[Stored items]
╭──

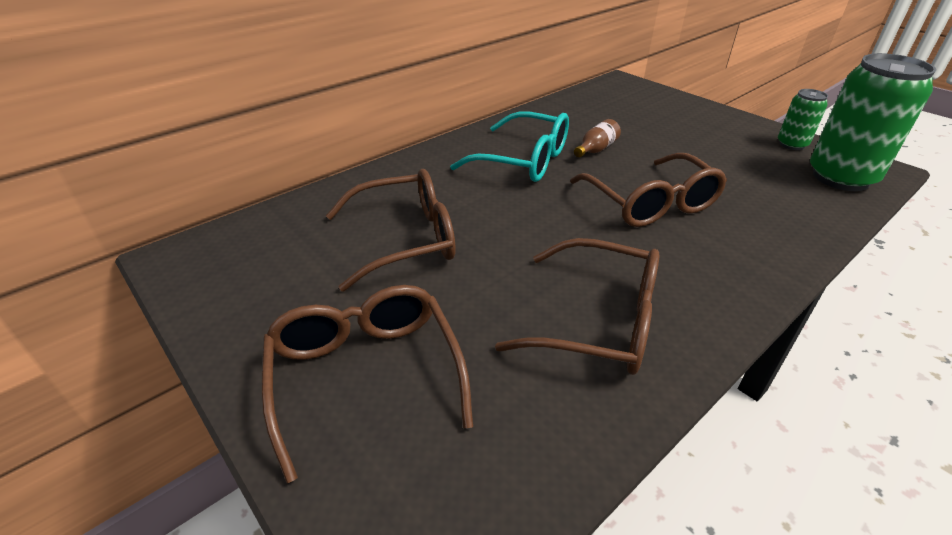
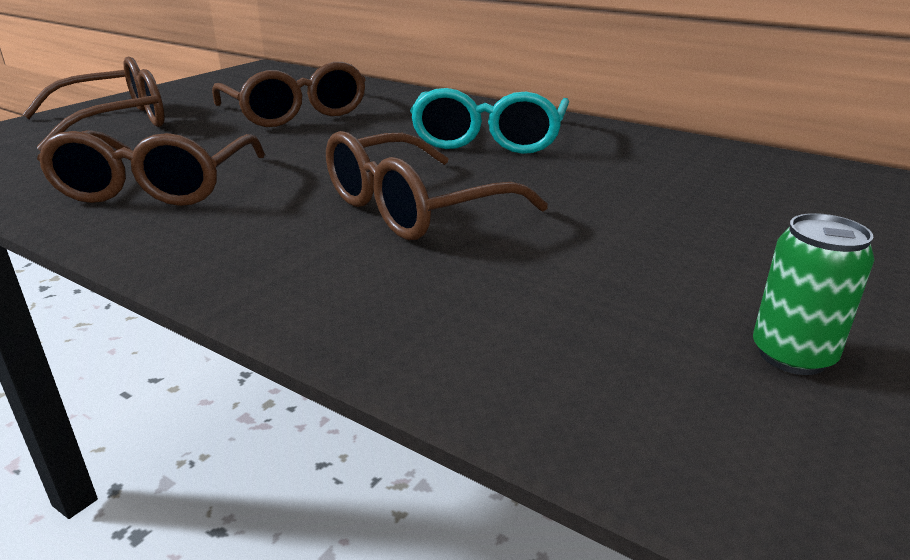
camera: 75 degrees right, 10 degrees down
(596, 149) = (559, 173): brown bottle -> none
(840, 178) = (654, 410): green can -> none

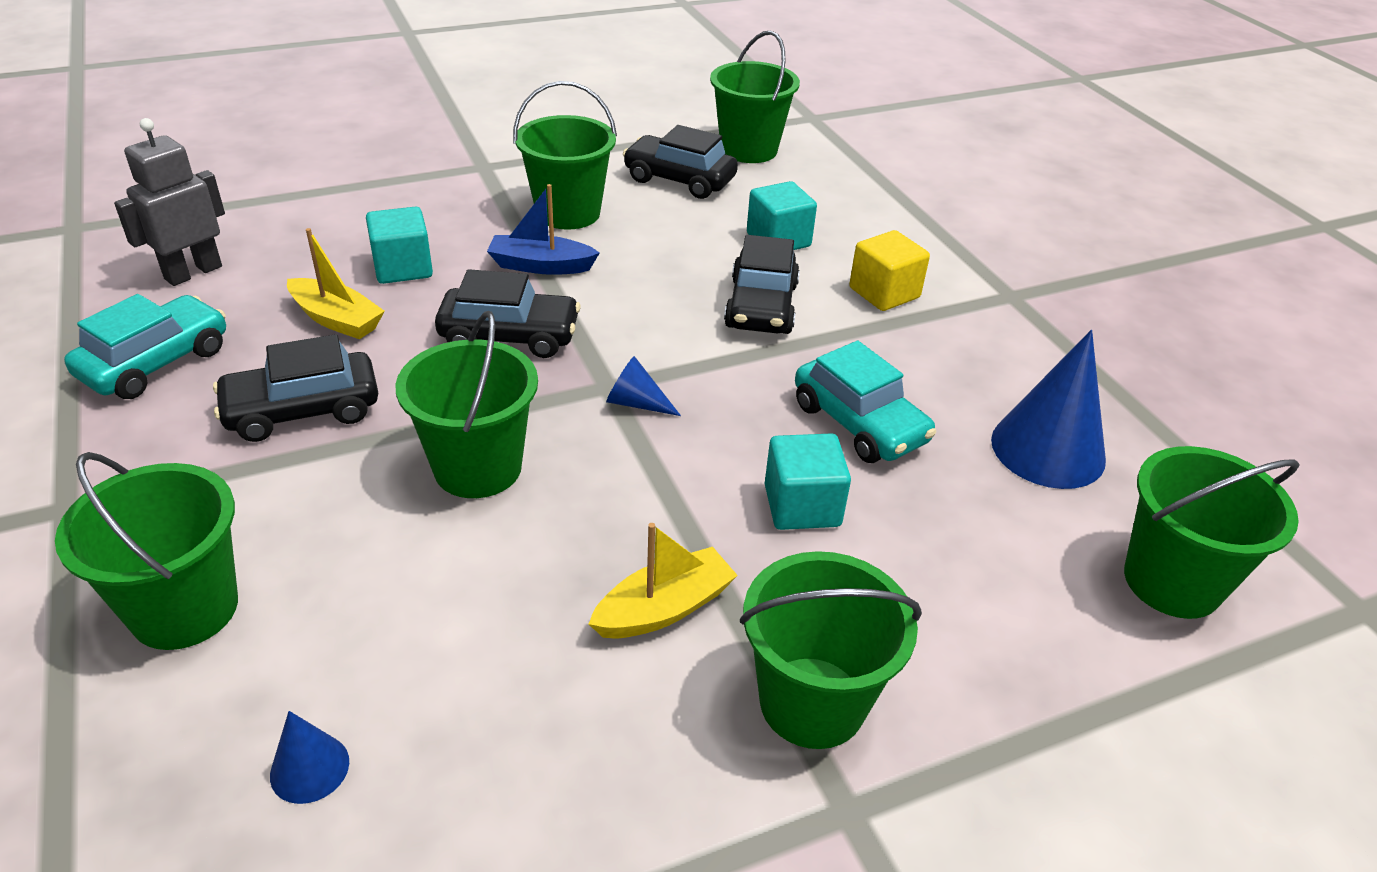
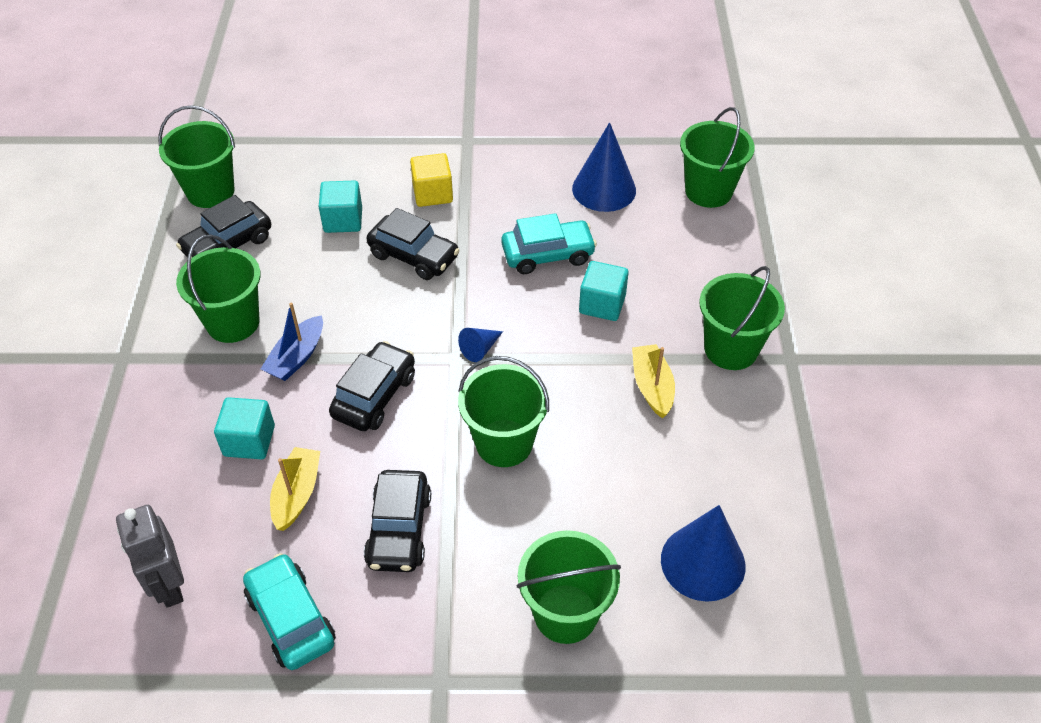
camera: 65 degrees left, 10 degrees up
(309, 768) = (703, 562): blue cone -> blue cone, size x2.04
(336, 319) = (297, 494): yellow boat -> yellow boat turned 45 degrees counterclockwise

╰──

> **Problem statement**: Among the lines above, return those that hold the word "none".

> **Completed task**:
(596, 149) = (559, 173): brown bottle -> none
(840, 178) = (654, 410): green can -> none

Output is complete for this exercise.